--- start ---

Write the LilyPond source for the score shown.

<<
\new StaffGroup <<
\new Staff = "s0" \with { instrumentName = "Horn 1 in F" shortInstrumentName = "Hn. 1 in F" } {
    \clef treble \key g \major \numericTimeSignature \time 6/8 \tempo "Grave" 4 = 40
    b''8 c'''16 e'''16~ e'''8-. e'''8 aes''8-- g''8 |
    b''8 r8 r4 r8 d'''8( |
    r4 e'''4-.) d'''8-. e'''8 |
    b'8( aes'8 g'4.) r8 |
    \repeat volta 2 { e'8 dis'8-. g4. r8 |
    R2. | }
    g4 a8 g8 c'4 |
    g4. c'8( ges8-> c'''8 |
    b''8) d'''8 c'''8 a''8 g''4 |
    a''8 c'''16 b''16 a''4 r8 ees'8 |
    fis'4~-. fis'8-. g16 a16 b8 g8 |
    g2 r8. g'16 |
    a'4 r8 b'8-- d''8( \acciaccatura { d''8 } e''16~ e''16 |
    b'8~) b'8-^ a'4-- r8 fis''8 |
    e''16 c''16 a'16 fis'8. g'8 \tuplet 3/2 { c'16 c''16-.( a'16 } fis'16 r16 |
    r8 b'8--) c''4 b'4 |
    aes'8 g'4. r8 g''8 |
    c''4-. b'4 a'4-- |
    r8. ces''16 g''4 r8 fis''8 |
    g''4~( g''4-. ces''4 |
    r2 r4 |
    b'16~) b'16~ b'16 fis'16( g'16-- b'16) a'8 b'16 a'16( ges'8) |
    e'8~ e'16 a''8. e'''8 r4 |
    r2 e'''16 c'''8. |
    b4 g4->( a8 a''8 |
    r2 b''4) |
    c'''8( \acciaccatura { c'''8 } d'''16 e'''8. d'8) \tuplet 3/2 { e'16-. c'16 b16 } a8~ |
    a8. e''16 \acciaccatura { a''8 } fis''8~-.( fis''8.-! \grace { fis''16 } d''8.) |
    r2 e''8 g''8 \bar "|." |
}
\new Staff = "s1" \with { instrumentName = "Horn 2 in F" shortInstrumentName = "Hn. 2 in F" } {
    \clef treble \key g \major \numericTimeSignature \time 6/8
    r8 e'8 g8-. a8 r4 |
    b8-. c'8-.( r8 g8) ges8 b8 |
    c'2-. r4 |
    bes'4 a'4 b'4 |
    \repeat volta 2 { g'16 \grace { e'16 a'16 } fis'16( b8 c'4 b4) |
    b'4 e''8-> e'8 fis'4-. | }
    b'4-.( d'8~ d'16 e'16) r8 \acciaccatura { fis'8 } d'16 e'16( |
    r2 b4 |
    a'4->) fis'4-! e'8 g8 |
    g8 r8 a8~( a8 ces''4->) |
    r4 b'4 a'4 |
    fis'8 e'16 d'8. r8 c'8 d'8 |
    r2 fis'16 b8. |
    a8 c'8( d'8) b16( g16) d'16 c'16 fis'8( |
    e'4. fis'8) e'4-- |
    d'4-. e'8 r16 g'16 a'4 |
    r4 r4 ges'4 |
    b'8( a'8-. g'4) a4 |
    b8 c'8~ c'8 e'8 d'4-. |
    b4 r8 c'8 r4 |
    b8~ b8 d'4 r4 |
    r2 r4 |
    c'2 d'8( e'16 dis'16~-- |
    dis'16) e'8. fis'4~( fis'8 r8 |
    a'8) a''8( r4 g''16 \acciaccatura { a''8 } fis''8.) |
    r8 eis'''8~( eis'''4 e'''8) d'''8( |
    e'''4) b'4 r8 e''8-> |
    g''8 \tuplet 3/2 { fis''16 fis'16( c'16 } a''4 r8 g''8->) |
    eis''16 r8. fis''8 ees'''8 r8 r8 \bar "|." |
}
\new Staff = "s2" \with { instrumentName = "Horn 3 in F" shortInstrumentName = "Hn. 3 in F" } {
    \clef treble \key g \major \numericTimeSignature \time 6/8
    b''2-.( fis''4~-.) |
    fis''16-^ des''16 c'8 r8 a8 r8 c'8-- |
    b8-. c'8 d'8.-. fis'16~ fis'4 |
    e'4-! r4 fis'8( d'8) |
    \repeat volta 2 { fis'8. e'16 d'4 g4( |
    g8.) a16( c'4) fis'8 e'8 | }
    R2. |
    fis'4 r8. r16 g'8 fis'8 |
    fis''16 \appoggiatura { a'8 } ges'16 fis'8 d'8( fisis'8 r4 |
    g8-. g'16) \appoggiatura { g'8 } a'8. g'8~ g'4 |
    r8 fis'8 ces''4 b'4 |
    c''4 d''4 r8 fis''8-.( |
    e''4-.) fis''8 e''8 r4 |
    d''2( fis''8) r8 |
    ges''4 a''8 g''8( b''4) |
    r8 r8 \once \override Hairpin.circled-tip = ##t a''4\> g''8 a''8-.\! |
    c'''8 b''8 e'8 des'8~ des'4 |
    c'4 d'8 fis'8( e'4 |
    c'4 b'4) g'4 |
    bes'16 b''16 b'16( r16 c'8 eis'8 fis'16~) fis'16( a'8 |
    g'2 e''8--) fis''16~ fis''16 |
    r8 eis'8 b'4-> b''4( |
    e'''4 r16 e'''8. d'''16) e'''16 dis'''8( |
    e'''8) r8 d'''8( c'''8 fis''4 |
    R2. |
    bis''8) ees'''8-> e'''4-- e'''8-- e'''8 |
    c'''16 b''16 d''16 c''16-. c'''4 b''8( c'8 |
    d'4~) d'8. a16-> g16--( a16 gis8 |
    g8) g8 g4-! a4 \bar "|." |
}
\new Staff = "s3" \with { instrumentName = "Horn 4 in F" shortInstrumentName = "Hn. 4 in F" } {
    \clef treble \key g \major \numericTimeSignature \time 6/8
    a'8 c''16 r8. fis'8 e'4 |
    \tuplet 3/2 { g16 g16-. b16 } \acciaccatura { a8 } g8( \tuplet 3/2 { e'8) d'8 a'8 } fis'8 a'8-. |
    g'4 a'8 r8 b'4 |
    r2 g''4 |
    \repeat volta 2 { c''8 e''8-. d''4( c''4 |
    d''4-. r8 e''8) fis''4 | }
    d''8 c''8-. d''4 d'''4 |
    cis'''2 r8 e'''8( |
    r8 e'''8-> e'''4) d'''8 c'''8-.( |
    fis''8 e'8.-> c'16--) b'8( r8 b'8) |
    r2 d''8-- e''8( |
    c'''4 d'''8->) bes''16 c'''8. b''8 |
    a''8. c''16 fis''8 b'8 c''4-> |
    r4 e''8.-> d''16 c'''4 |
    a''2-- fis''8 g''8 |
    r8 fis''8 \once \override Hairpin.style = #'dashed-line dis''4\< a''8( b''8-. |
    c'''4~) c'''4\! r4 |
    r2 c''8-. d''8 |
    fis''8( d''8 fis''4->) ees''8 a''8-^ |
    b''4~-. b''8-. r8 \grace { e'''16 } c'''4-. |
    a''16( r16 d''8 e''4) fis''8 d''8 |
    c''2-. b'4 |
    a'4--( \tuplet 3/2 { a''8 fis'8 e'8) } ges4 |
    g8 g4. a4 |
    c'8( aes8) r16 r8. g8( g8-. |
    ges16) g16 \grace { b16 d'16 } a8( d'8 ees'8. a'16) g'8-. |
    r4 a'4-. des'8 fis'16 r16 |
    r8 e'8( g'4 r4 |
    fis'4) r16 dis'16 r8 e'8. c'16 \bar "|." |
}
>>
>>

--- end ---

Goal: Which lines in the rows above contain the string "shortInstrumentName"? Pick out each of them and copy it.

Output of the task:
\new Staff = "s0" \with { instrumentName = "Horn 1 in F" shortInstrumentName = "Hn. 1 in F" } {
\new Staff = "s1" \with { instrumentName = "Horn 2 in F" shortInstrumentName = "Hn. 2 in F" } {
\new Staff = "s2" \with { instrumentName = "Horn 3 in F" shortInstrumentName = "Hn. 3 in F" } {
\new Staff = "s3" \with { instrumentName = "Horn 4 in F" shortInstrumentName = "Hn. 4 in F" } {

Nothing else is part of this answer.